◆ Work request
The response should repeat word for word every line below from the one with "red key [573,81,615,110]" to the one with "none -> green cake [360,161,437,237]", inclusive, and nothing else; leave pictures out.

- Opening Delimiter -

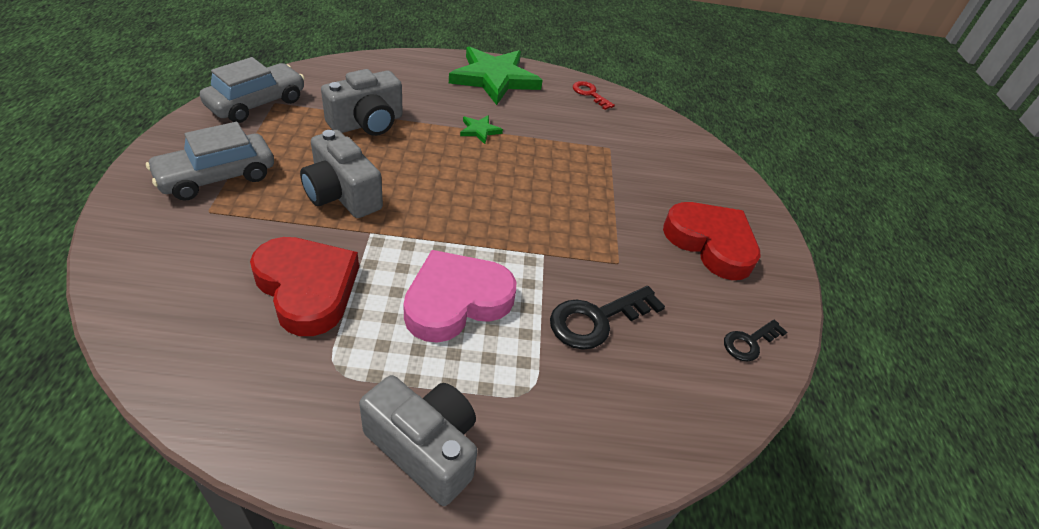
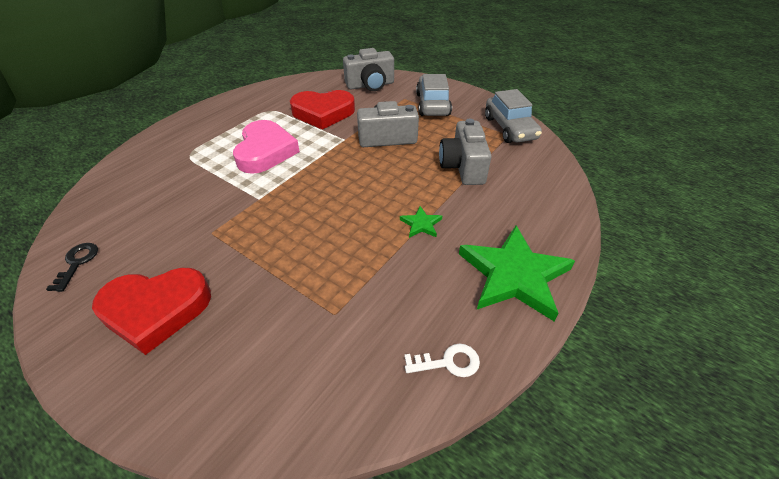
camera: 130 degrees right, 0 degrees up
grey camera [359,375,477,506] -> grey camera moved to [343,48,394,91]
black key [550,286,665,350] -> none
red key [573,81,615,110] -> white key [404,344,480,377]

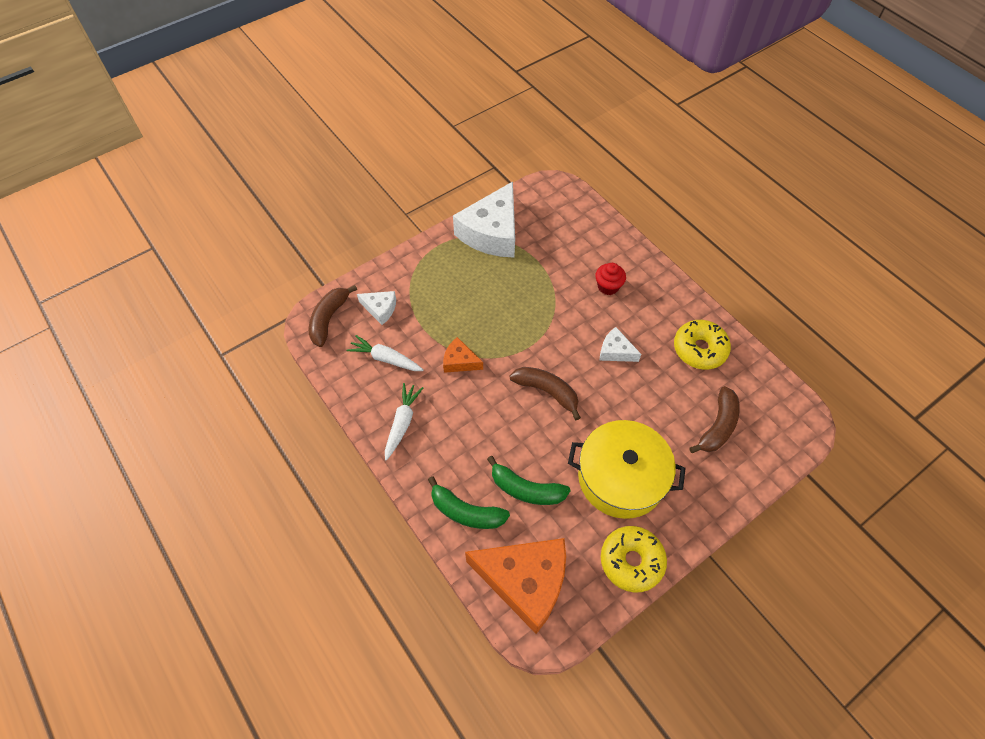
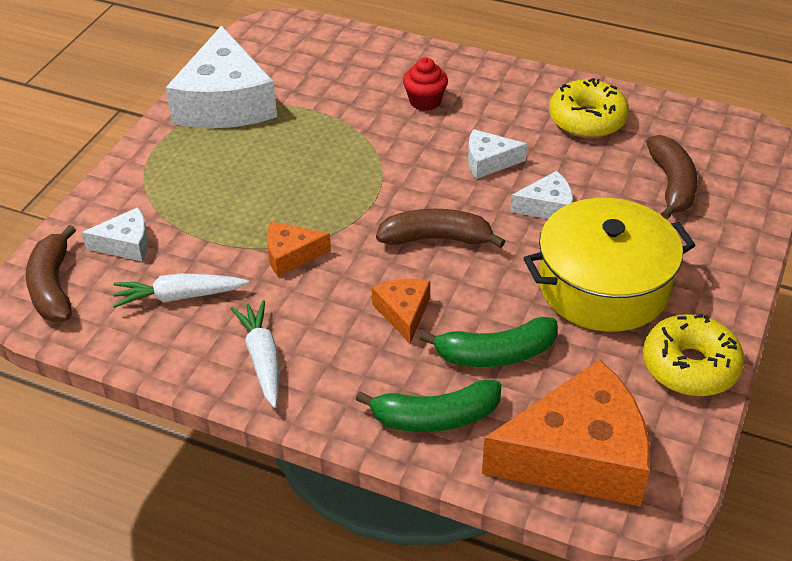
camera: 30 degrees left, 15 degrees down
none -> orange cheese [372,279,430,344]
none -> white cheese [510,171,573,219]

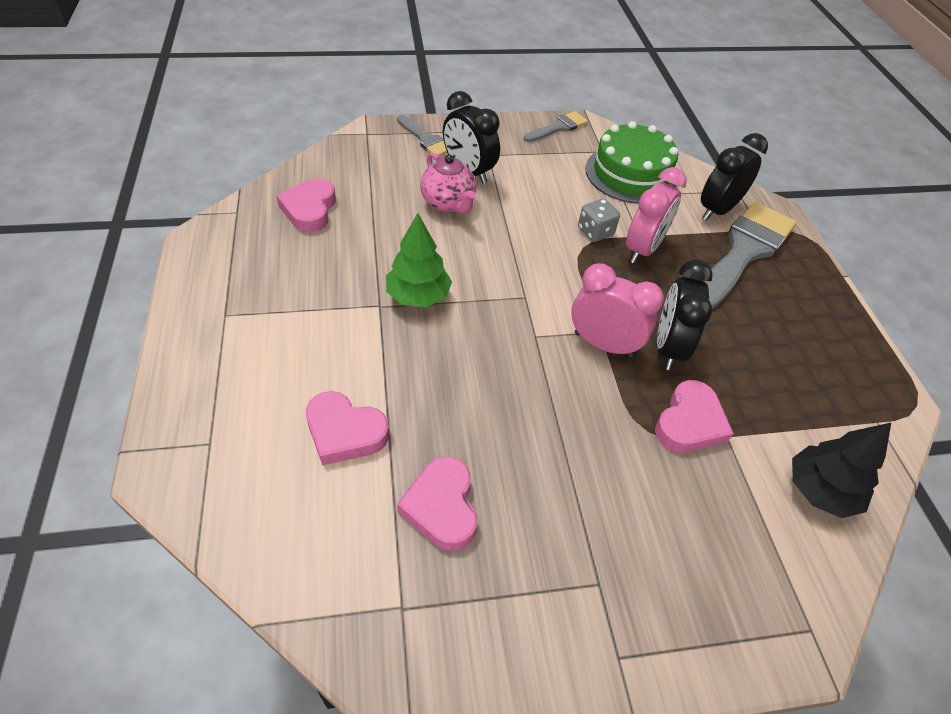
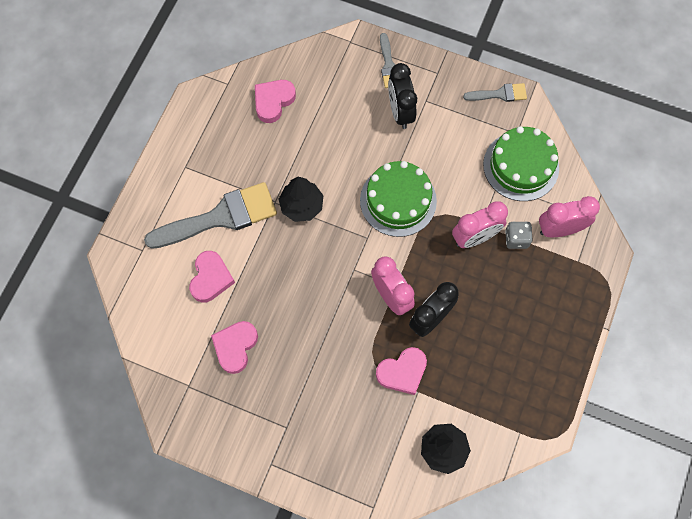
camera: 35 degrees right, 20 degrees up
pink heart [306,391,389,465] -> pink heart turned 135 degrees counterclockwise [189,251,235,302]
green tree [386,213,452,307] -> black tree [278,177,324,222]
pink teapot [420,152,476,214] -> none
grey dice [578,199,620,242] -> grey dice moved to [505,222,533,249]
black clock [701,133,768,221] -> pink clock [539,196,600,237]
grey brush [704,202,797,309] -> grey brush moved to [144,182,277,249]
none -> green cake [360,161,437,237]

- Closing Delimiter -
- Opening Delimiter -

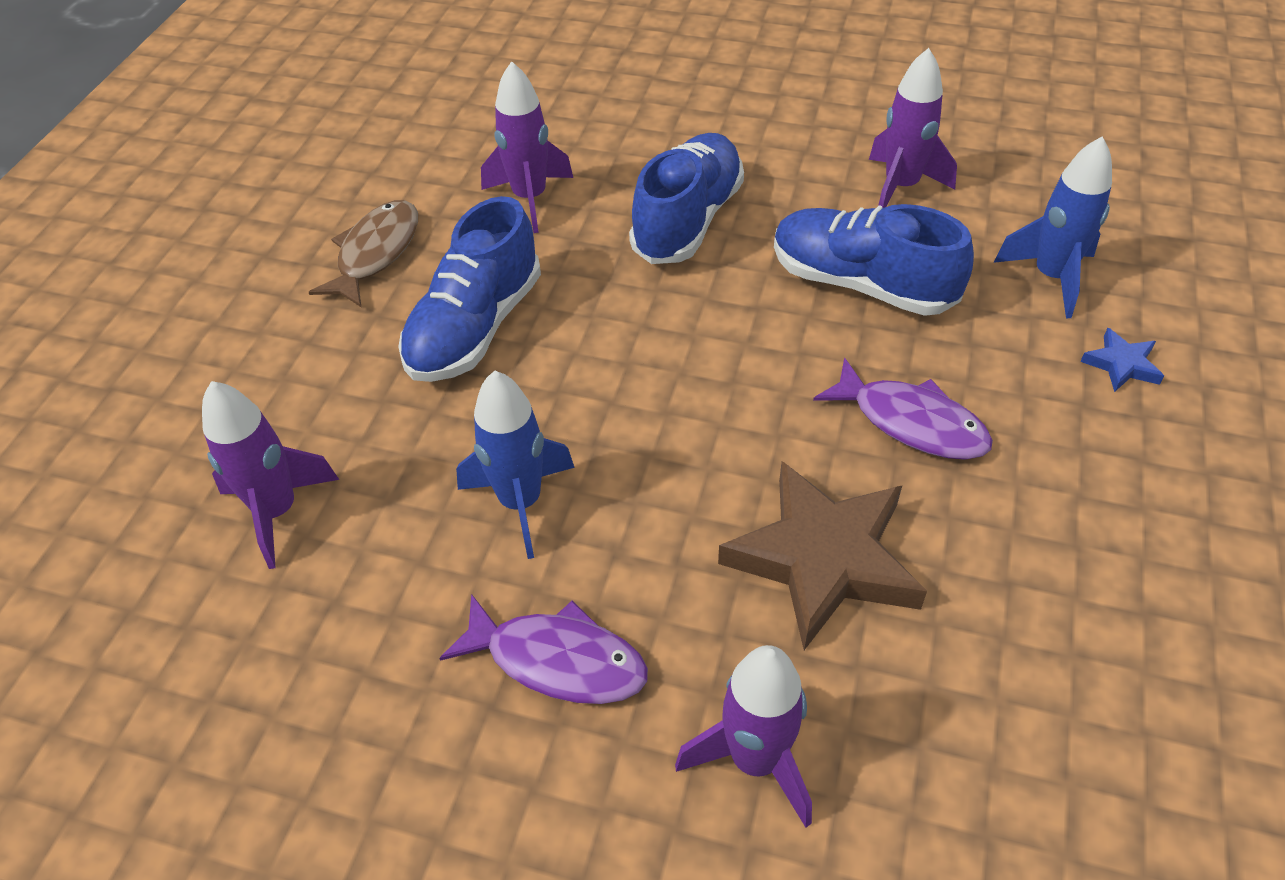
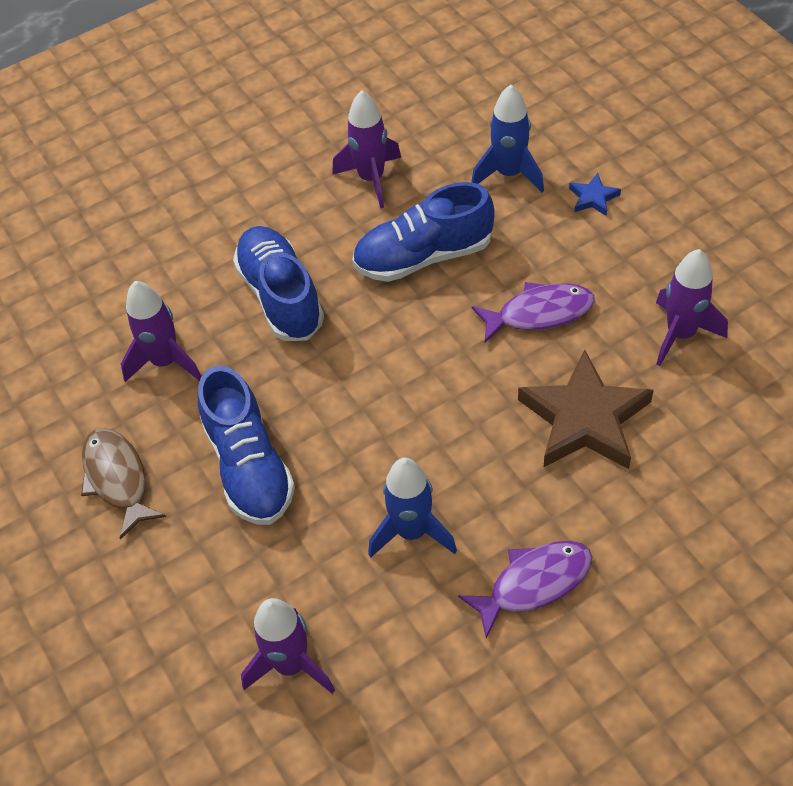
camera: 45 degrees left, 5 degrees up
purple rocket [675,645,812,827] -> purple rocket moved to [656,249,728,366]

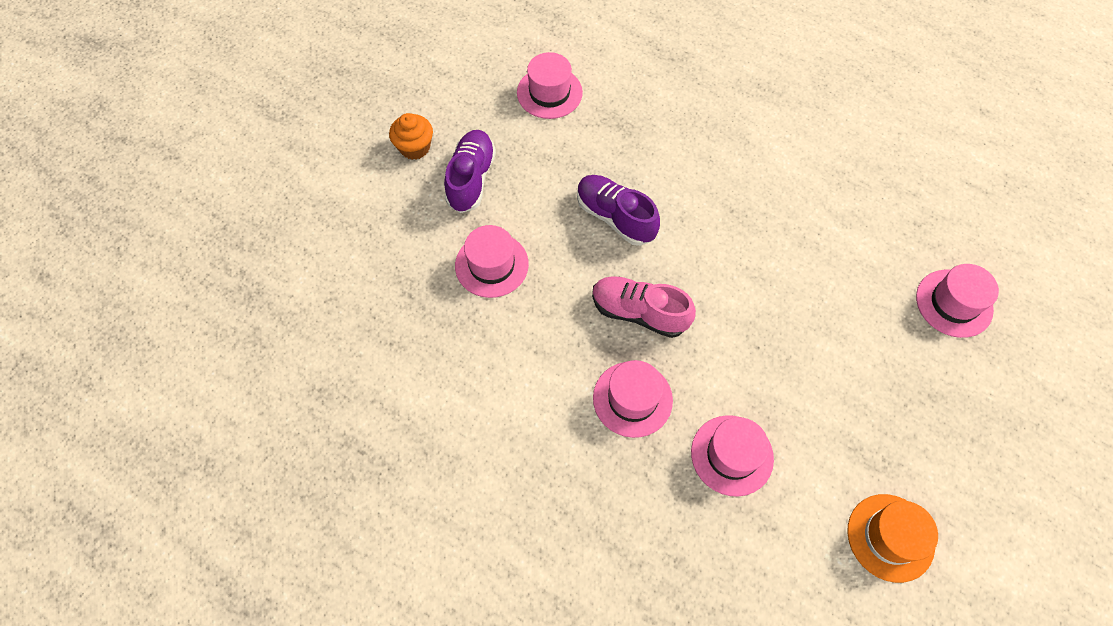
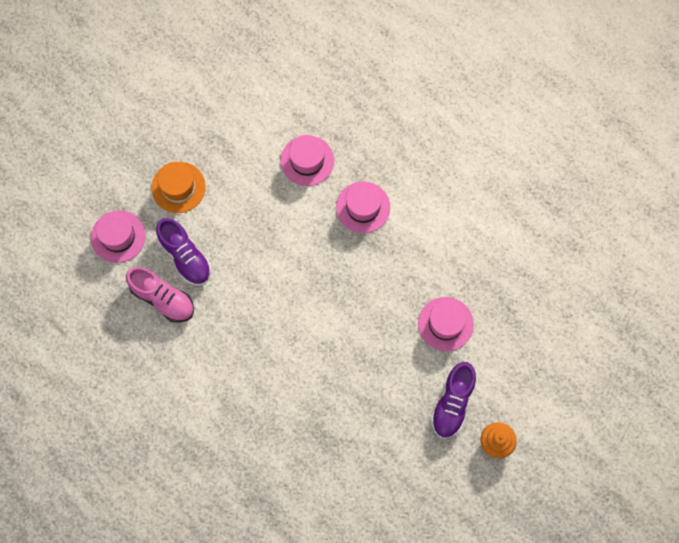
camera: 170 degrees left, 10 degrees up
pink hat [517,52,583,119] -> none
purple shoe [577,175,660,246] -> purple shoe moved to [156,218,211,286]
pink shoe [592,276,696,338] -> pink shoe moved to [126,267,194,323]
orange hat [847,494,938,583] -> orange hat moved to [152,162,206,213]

- Closing Delimiter -

◆ Finished exercise
red key [573,81,615,110] -> white key [404,344,480,377]

camera: 30 degrees left, 15 degrees down
none -> orange cheese [372,279,430,344]
none -> white cheese [510,171,573,219]

camera: 35 degrees right, 20 degrees up
pink heart [306,391,389,465] -> pink heart turned 135 degrees counterclockwise [189,251,235,302]
green tree [386,213,452,307] -> black tree [278,177,324,222]
pink teapot [420,152,476,214] -> none
grey dice [578,199,620,242] -> grey dice moved to [505,222,533,249]
black clock [701,133,768,221] -> pink clock [539,196,600,237]
grey brush [704,202,797,309] -> grey brush moved to [144,182,277,249]
none -> green cake [360,161,437,237]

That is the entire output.